— INSTRUCTIONS TO FOLLOW —
Each line of the listing that contains the word "minus" is to be copied.

— ENTRIES SHOWN —
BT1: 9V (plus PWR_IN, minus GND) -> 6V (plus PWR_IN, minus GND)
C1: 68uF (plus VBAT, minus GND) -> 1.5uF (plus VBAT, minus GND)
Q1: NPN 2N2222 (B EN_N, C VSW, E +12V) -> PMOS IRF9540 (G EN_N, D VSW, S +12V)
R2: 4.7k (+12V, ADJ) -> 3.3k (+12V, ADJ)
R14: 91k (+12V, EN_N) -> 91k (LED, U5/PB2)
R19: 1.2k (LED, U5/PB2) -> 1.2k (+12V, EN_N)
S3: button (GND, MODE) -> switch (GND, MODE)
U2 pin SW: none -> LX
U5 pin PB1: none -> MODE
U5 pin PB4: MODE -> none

— EXERCISE SOLUTION —
BT1: 9V (plus PWR_IN, minus GND) -> 6V (plus PWR_IN, minus GND)
C1: 68uF (plus VBAT, minus GND) -> 1.5uF (plus VBAT, minus GND)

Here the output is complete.